__Problem description__
With images removed, return the whole listing exactly as written.

[[ Given data open ]]

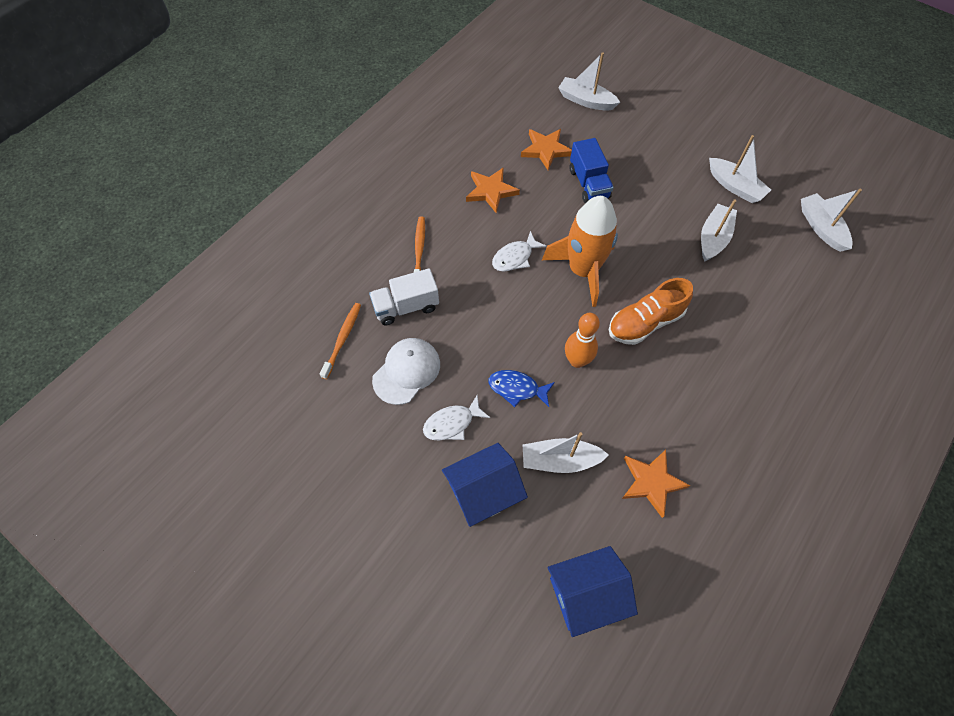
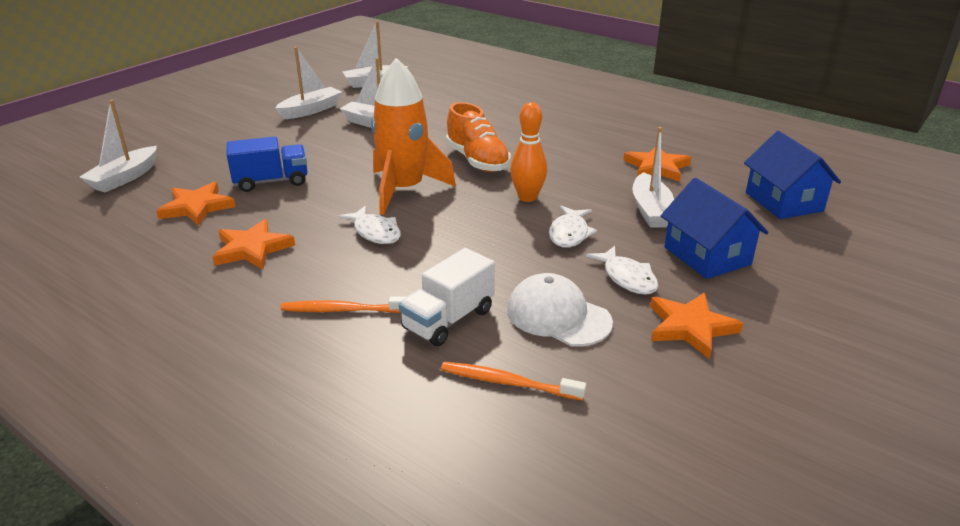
camera: 90 degrees left, 30 degrees down
white truck [369,268,439,325] -> white truck turned 60 degrees clockwise [399,248,495,346]
blue fish [489,370,555,407] -> white fish [549,206,597,248]
none -> orange star [650,293,743,359]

[[ Given data closed ]]

__Output for this task__
camera: 90 degrees left, 30 degrees down
white truck [369,268,439,325] -> white truck turned 60 degrees clockwise [399,248,495,346]
blue fish [489,370,555,407] -> white fish [549,206,597,248]
none -> orange star [650,293,743,359]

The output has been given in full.